──────── SUPPLIED DATA ────────
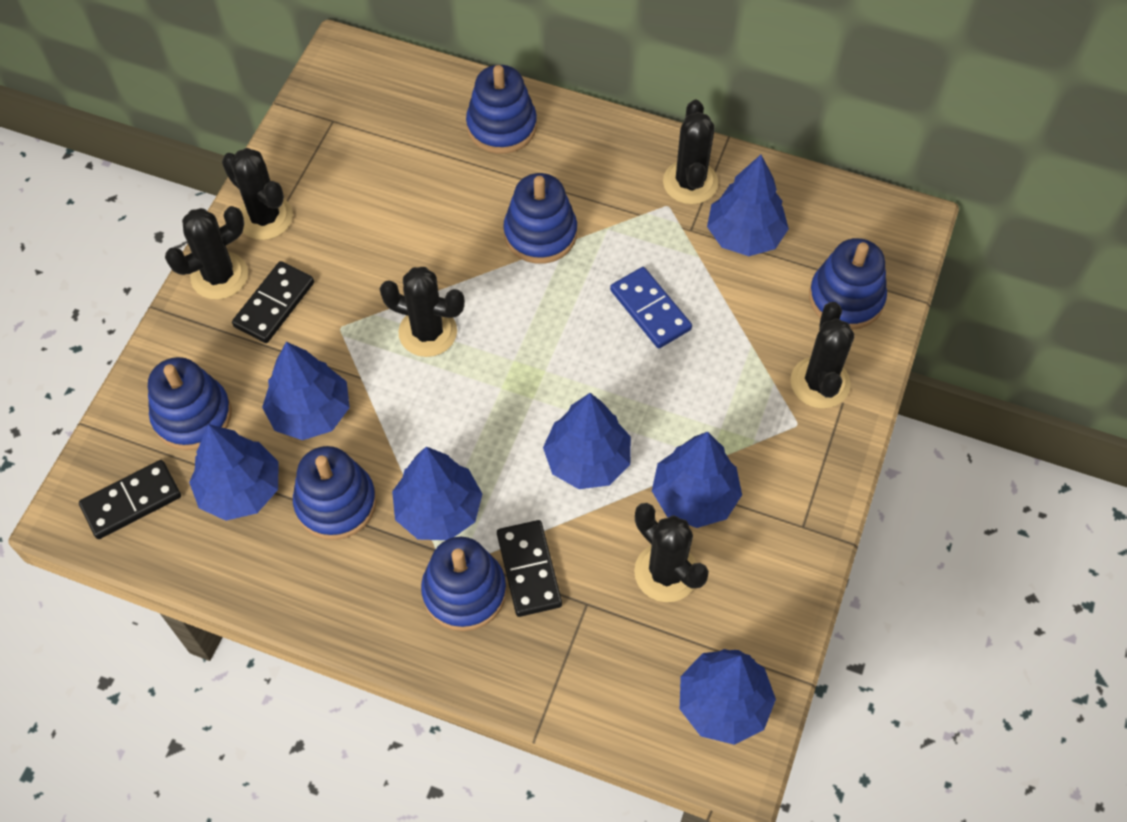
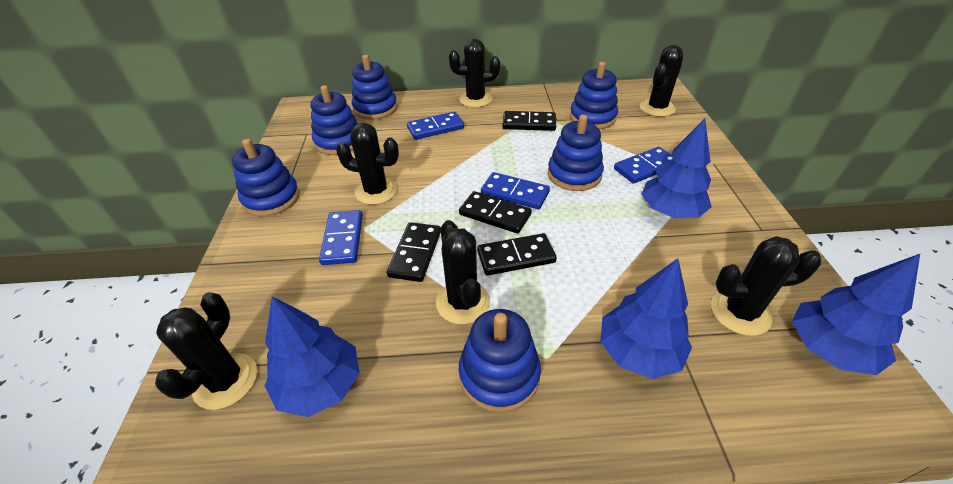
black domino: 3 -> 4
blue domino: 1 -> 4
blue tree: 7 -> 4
────────
──────── SUPPLIED DATA ────────
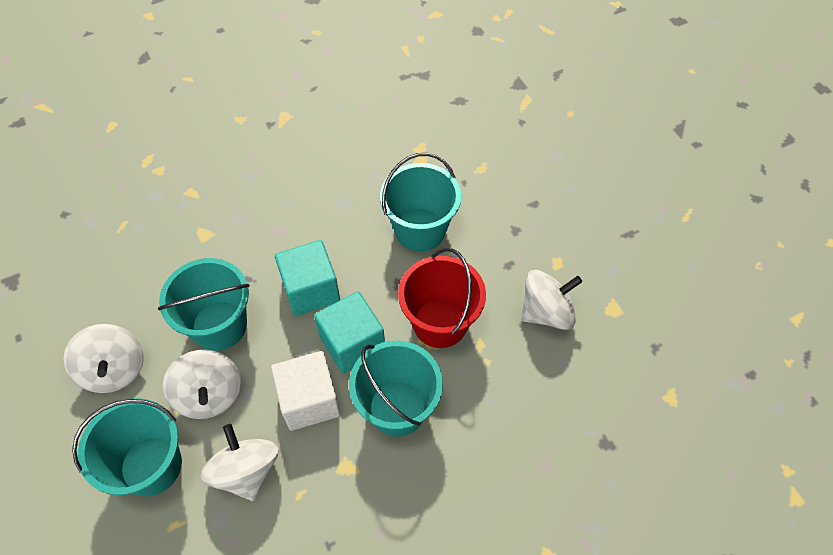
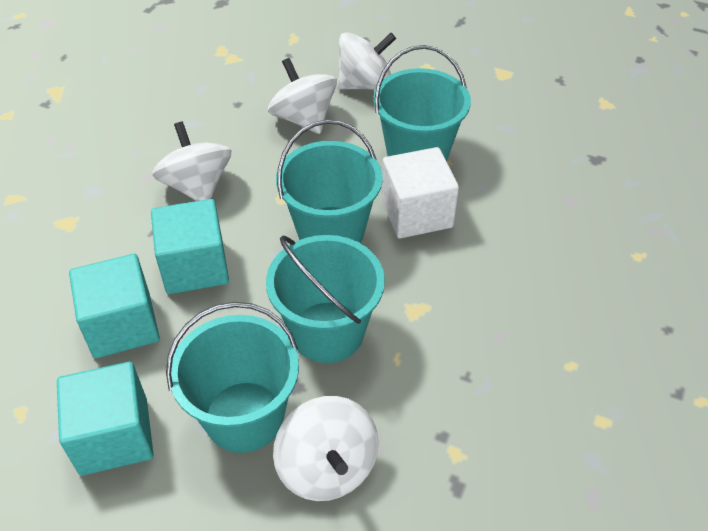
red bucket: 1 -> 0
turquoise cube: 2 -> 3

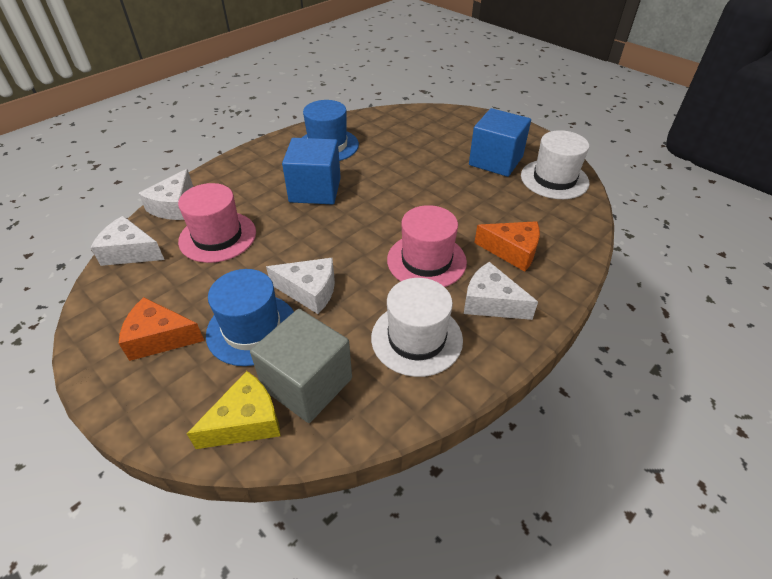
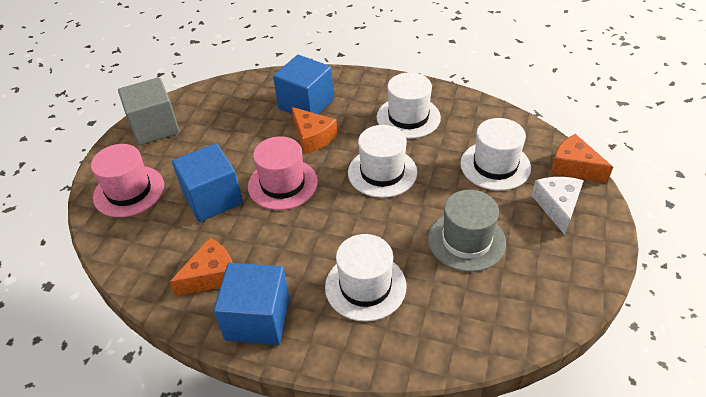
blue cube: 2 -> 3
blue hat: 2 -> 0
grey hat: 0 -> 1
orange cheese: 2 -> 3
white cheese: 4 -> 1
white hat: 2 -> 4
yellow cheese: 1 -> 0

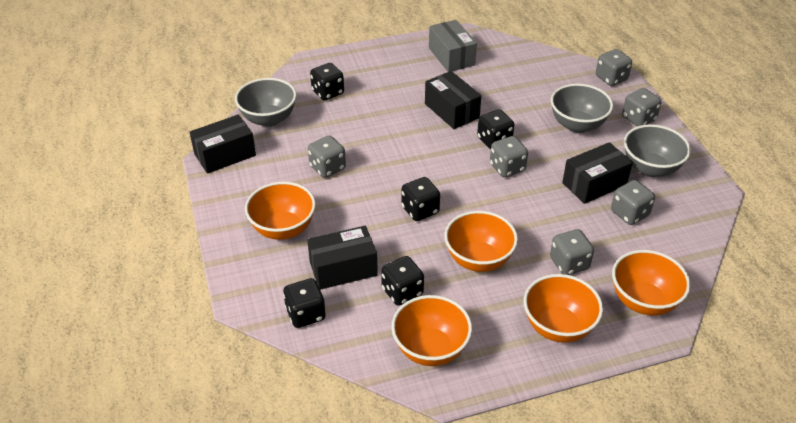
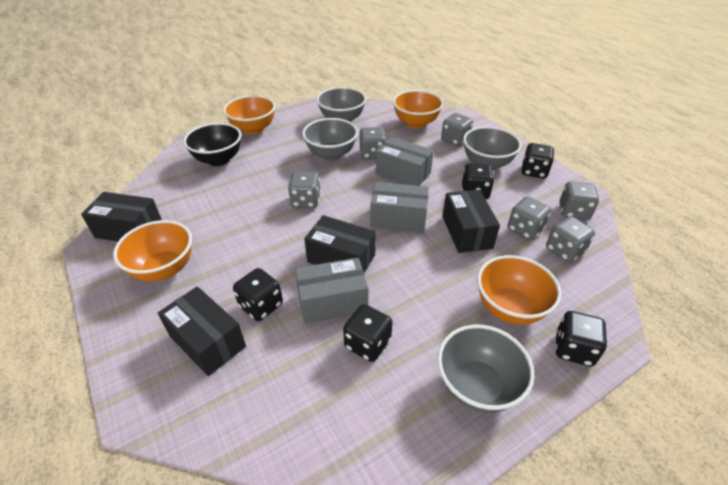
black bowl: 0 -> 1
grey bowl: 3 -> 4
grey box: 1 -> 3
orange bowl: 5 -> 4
────────
Go through the entries above and copy each line with "cheese" in it.

orange cheese: 2 -> 3
white cheese: 4 -> 1
yellow cheese: 1 -> 0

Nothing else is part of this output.